PROBLEM: From the listing below, reproduce word for word the part that opens with the line containing "C105: 22nF (GND, RC) -> 10nF (GND, RC)" and closes with the line containing "TP101: none -> test point (RC)"; reproduce nothing else.

DATA FOR THIS TASK:
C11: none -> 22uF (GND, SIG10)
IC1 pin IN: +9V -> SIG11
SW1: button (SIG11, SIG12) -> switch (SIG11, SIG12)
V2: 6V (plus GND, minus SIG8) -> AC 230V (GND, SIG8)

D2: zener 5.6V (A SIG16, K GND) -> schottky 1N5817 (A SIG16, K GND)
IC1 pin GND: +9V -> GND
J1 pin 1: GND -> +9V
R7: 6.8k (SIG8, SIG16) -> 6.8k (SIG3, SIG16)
* * *
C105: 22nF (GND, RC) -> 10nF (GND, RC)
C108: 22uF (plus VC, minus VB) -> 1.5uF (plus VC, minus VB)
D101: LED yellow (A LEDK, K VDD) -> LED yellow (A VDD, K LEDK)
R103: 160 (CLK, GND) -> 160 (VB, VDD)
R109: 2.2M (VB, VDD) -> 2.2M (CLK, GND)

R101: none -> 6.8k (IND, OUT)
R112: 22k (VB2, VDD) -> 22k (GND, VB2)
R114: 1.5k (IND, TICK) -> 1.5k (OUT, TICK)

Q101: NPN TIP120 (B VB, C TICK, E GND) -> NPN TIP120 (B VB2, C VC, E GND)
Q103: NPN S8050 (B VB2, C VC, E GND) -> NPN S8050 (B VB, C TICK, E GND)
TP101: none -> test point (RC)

EXERCISE OUTPUT:
C105: 22nF (GND, RC) -> 10nF (GND, RC)
C108: 22uF (plus VC, minus VB) -> 1.5uF (plus VC, minus VB)
D101: LED yellow (A LEDK, K VDD) -> LED yellow (A VDD, K LEDK)
R103: 160 (CLK, GND) -> 160 (VB, VDD)
R109: 2.2M (VB, VDD) -> 2.2M (CLK, GND)

R101: none -> 6.8k (IND, OUT)
R112: 22k (VB2, VDD) -> 22k (GND, VB2)
R114: 1.5k (IND, TICK) -> 1.5k (OUT, TICK)

Q101: NPN TIP120 (B VB, C TICK, E GND) -> NPN TIP120 (B VB2, C VC, E GND)
Q103: NPN S8050 (B VB2, C VC, E GND) -> NPN S8050 (B VB, C TICK, E GND)
TP101: none -> test point (RC)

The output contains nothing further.